[Data excerpts]
────────

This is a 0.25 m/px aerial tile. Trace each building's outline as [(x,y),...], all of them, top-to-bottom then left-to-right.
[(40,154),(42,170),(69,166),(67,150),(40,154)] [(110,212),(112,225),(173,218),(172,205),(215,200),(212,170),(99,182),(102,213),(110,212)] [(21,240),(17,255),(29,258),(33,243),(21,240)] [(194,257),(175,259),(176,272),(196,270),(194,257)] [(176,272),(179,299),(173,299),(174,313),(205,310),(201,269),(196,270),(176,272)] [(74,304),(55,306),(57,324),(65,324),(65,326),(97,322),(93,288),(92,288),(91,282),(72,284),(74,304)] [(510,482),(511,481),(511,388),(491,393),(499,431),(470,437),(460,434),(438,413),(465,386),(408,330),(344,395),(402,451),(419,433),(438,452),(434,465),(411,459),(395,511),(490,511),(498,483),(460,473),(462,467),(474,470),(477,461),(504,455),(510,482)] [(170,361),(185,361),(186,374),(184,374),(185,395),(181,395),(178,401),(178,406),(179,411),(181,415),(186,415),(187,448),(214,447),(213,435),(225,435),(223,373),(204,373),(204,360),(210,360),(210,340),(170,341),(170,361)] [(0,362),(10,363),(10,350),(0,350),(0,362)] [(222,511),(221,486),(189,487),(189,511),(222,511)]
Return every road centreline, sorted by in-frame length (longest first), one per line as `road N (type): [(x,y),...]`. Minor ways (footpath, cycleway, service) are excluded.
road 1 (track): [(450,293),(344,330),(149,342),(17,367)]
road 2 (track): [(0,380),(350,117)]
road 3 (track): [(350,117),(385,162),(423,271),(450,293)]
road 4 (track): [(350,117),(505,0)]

────────

> [WHAT THE TASK REQUIRES]: Recast the lines of the records, from the line containing "Return every road" through the end of the records, as a numbered list, and omit any blank lines.

> [OUTPUT FOR THIS EXERCISE]:
1. Return every road centreline, sorted by in-frame length (longest first), one per line as `road N (type): [(x,y),...]`. Minor ways (footpath, cycleway, service) are excluded.
2. road 1 (track): [(450,293),(344,330),(149,342),(17,367)]
3. road 2 (track): [(0,380),(350,117)]
4. road 3 (track): [(350,117),(385,162),(423,271),(450,293)]
5. road 4 (track): [(350,117),(505,0)]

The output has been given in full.